• Data below:
....................

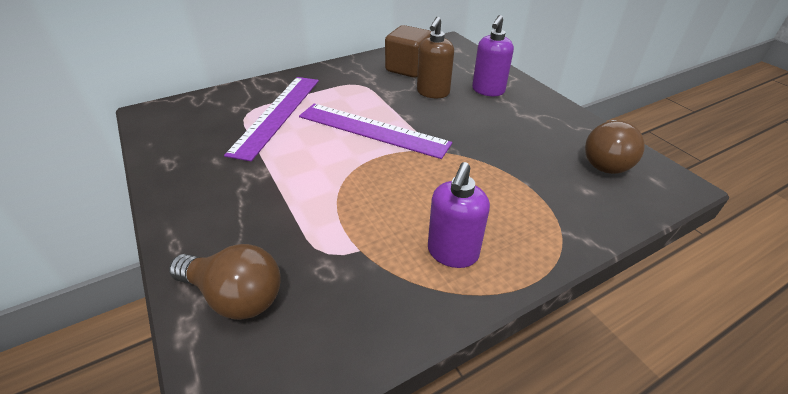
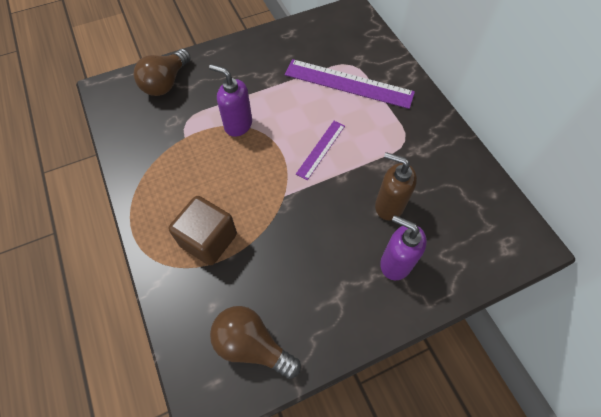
camera: 95 degrees right, 20 degrees up
(372, 130) = (321, 149): purple ruler -> purple ruler, size x0.54
(408, 68) = (444, 187): brown cube -> brown cube (208, 240)
(452, 253) = (168, 188): purple soap dispenser -> purple soap dispenser (238, 125)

....................

• Required action: Report the lines above that contain "purple".

• Problem solution:
(372, 130) = (321, 149): purple ruler -> purple ruler, size x0.54
(452, 253) = (168, 188): purple soap dispenser -> purple soap dispenser (238, 125)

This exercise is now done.